_WHAT IS REQUIRED_
Lines before the one holding "brown slope B10:C11 level 2 top 11 -> none" are not wanted. Please copy that line and everything after it to the end of the records, exactly, skipping pictures.
......
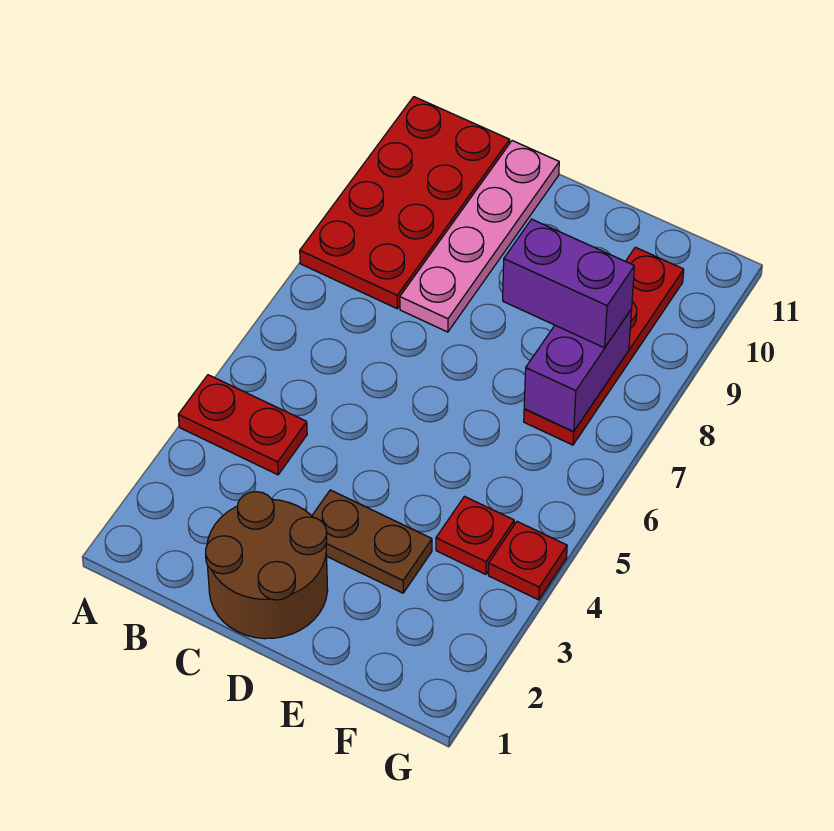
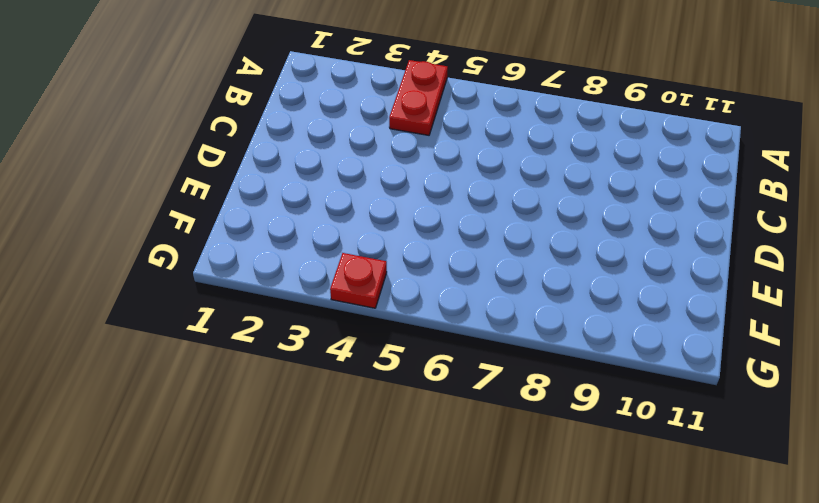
none -> red plate A8:B11 level 1
none -> brown round brick C1:D2 level 1

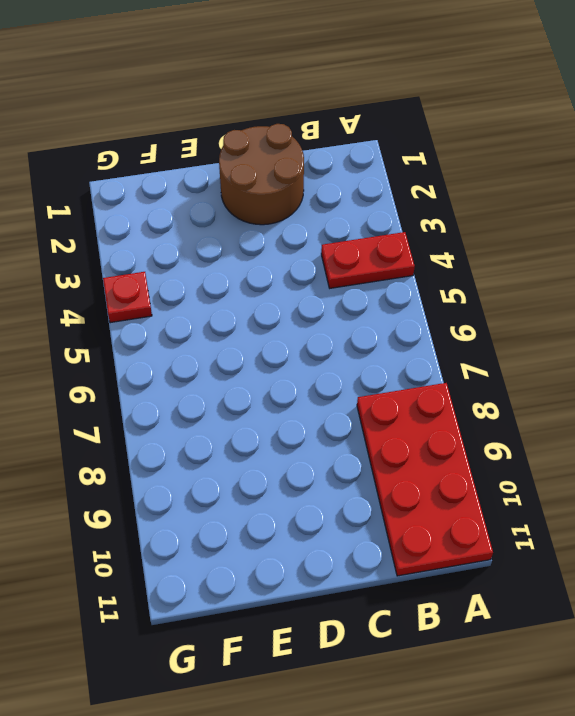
none -> pink plate C8:C11 level 1
none -> brown plate D3:E3 level 1

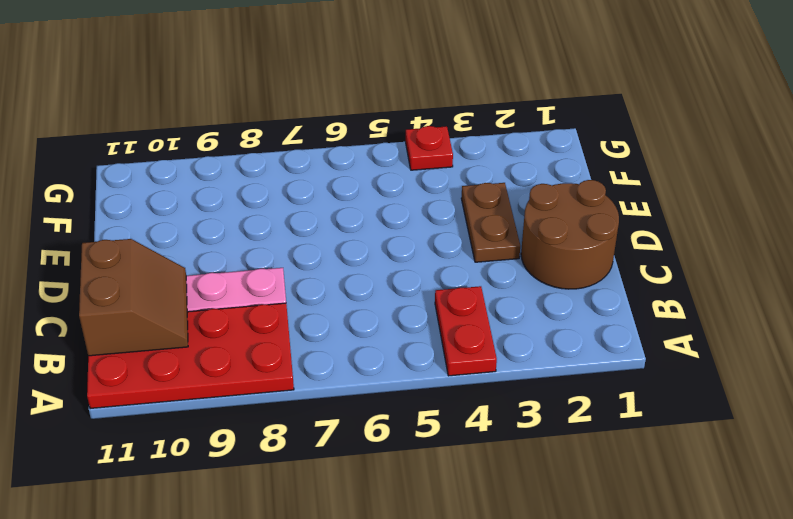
brown slope B10:C11 level 2 top 11 -> none
none -> red plate F4 level 1
none -> red plate F7:F10 level 1

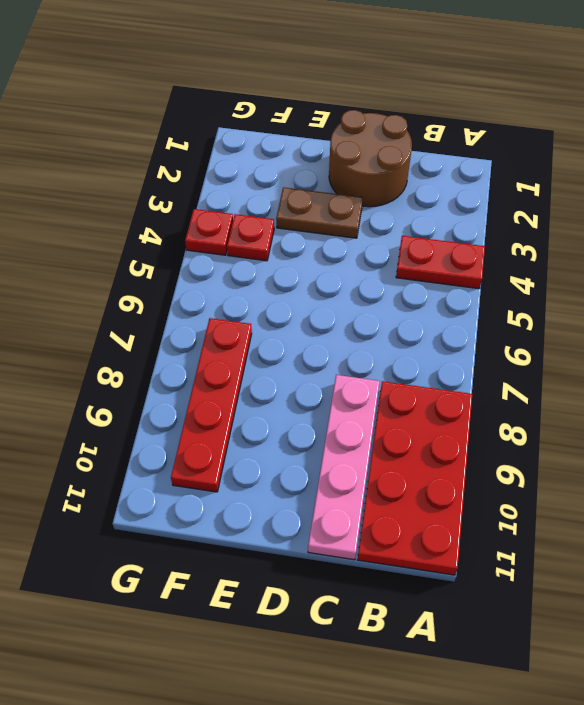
none -> purple brick F7:F8 level 2
none -> purple brick E8:F8 level 3

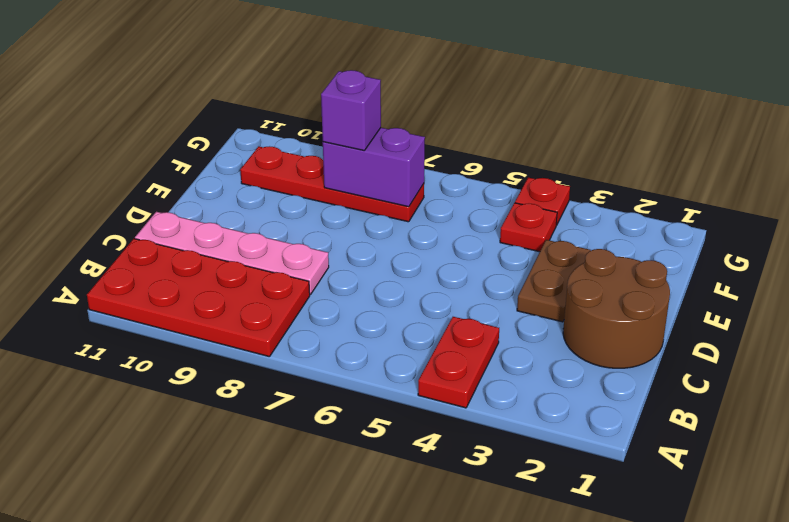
purple brick F8 level 3 -> purple brick E8:F8 level 3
......
_RESPONSE AREA_
brown slope B10:C11 level 2 top 11 -> none
none -> red plate F4 level 1
none -> red plate F7:F10 level 1

none -> purple brick F7:F8 level 2
none -> purple brick E8:F8 level 3

purple brick F8 level 3 -> purple brick E8:F8 level 3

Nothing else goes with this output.